WHAT THE TASK REQUIRES -
Return only the line containing "- PINK SAND TIMER (530,159)" and each line after it, exactly as written, through the end of the records.

━━━ GIVEN DATA

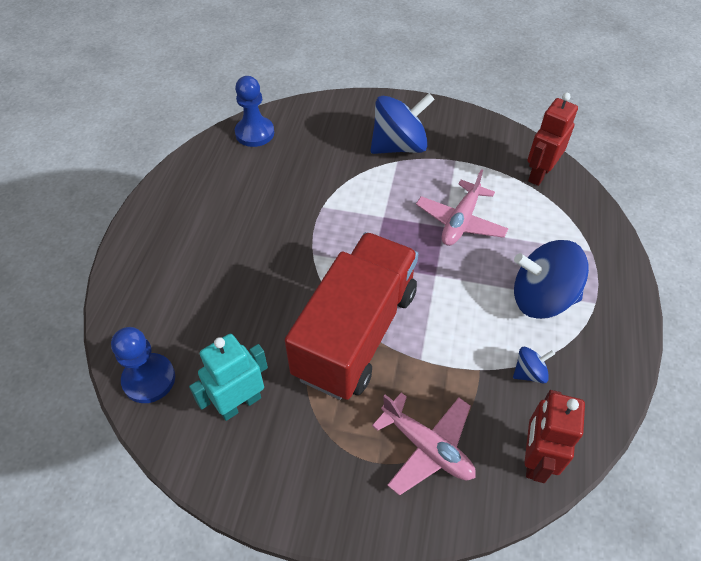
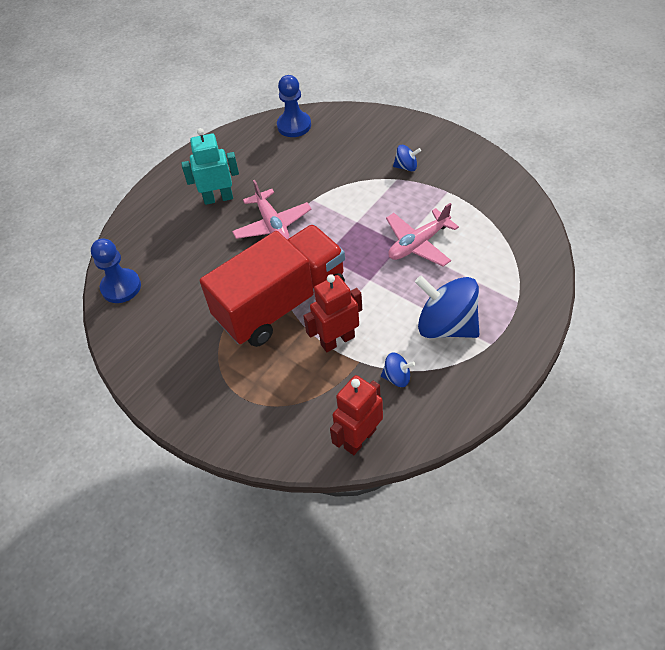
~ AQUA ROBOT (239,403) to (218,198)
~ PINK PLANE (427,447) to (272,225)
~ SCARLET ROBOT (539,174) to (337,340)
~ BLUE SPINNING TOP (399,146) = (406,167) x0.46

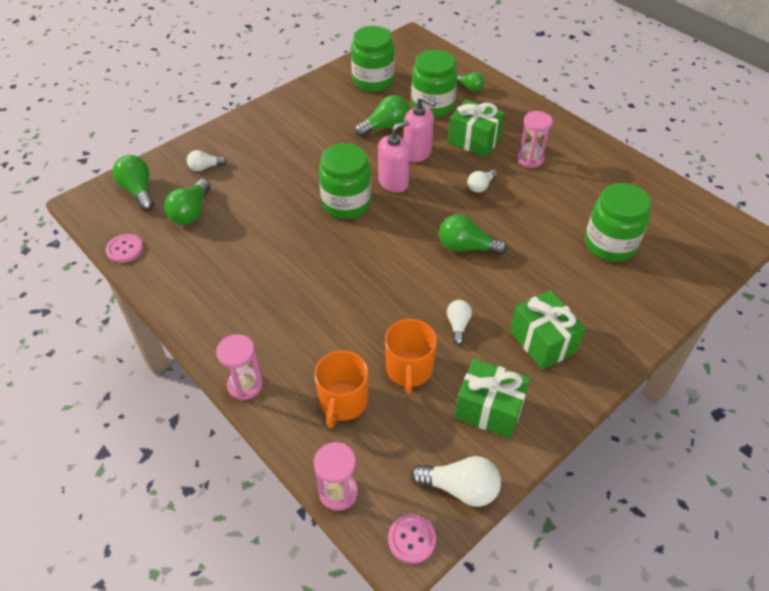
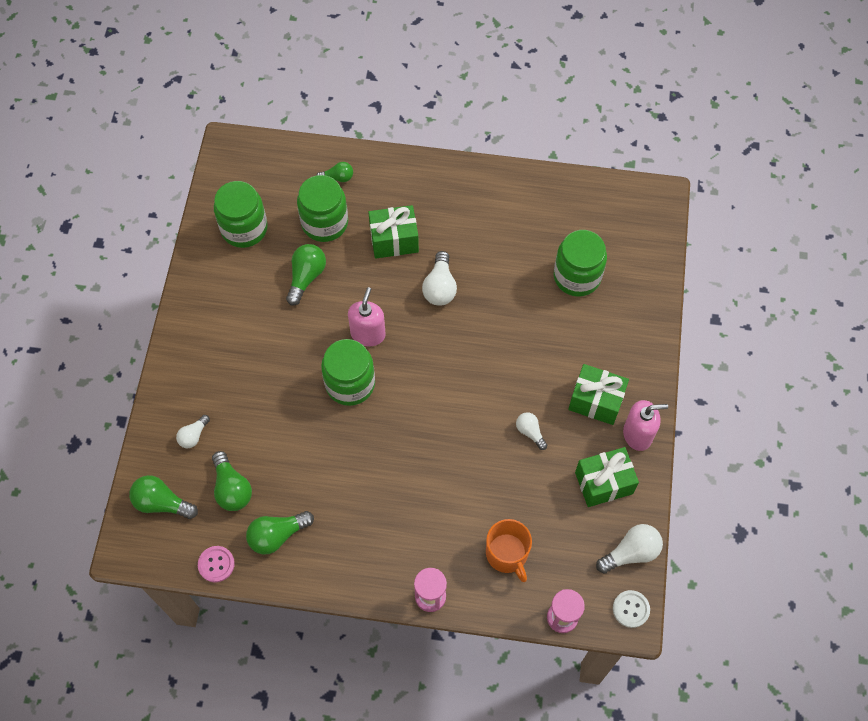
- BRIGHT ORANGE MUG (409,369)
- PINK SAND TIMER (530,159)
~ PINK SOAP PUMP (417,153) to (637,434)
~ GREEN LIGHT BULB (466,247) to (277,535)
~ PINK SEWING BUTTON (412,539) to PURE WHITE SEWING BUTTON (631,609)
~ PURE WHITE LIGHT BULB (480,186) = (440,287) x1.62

━━━━━━

ANSWER FOR THE TASK -
- PINK SAND TIMER (530,159)
~ PINK SOAP PUMP (417,153) to (637,434)
~ GREEN LIGHT BULB (466,247) to (277,535)
~ PINK SEWING BUTTON (412,539) to PURE WHITE SEWING BUTTON (631,609)
~ PURE WHITE LIGHT BULB (480,186) = (440,287) x1.62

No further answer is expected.